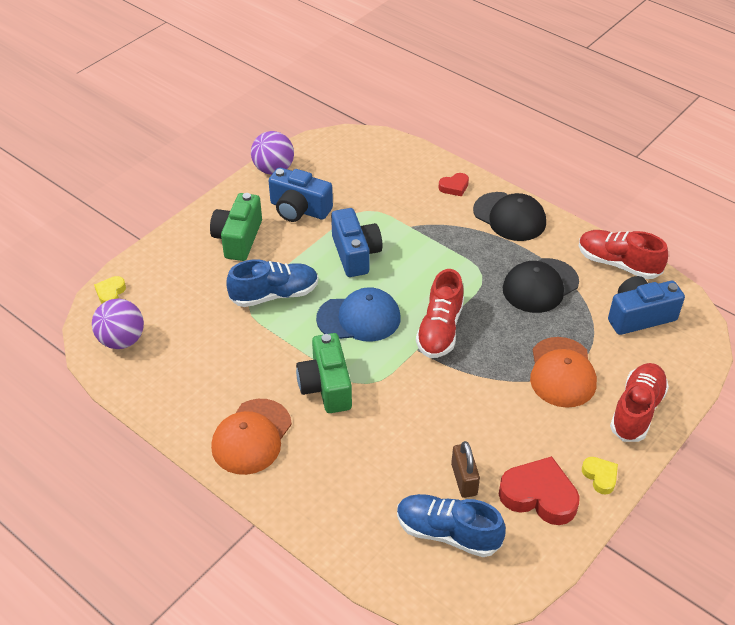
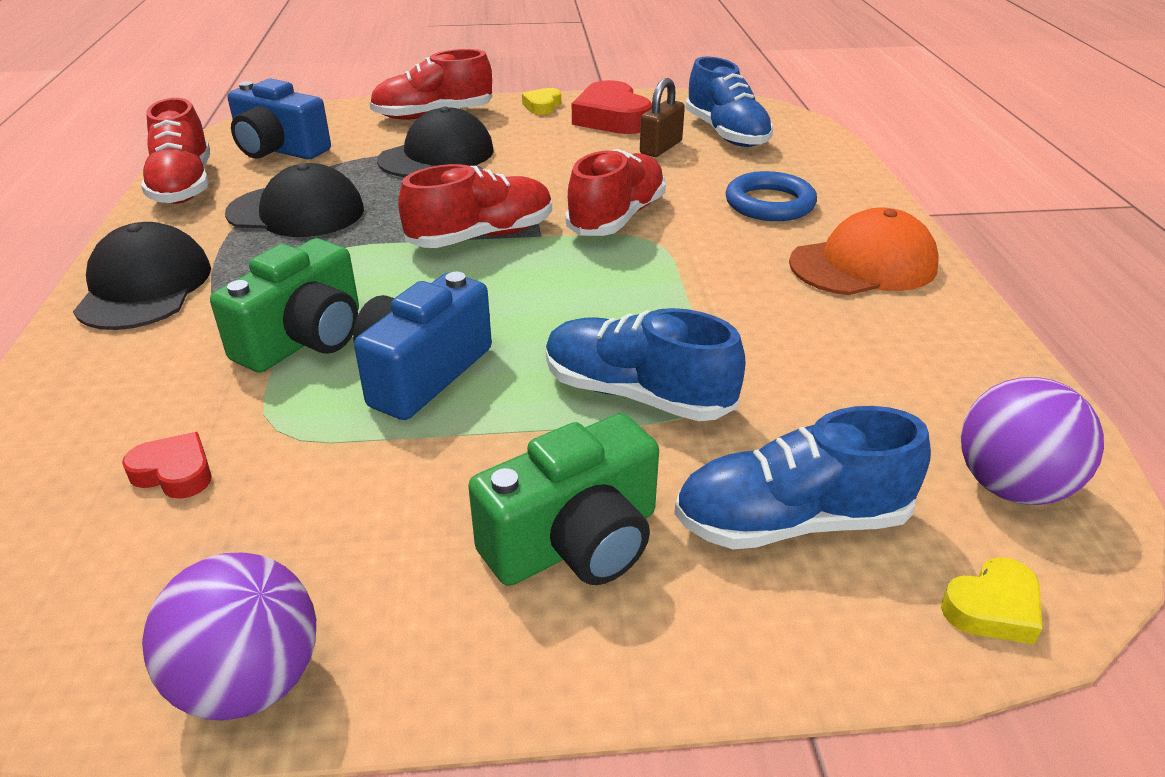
camera: 135 degrees left, 10 degrees down
blue camera [269,167,333,222] -> none
green camera [296,333,352,413] -> green camera moved to [210,238,359,373]
blue cap [316,287,401,342] -> none
red heart [439,173,469,196] -> red heart moved to [122,432,212,499]
orange cap [530,337,597,408] -> black cap [377,107,493,177]
none -> red shoe [565,149,666,236]
none -> blue shoe [674,406,931,549]
none -> blue ring [726,171,817,221]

--

Instructions to follow |
When you copy the entries above, keep every word exactly and omit the images.

Expected answer |
camera: 135 degrees left, 10 degrees down
blue camera [269,167,333,222] -> none
green camera [296,333,352,413] -> green camera moved to [210,238,359,373]
blue cap [316,287,401,342] -> none
red heart [439,173,469,196] -> red heart moved to [122,432,212,499]
orange cap [530,337,597,408] -> black cap [377,107,493,177]
none -> red shoe [565,149,666,236]
none -> blue shoe [674,406,931,549]
none -> blue ring [726,171,817,221]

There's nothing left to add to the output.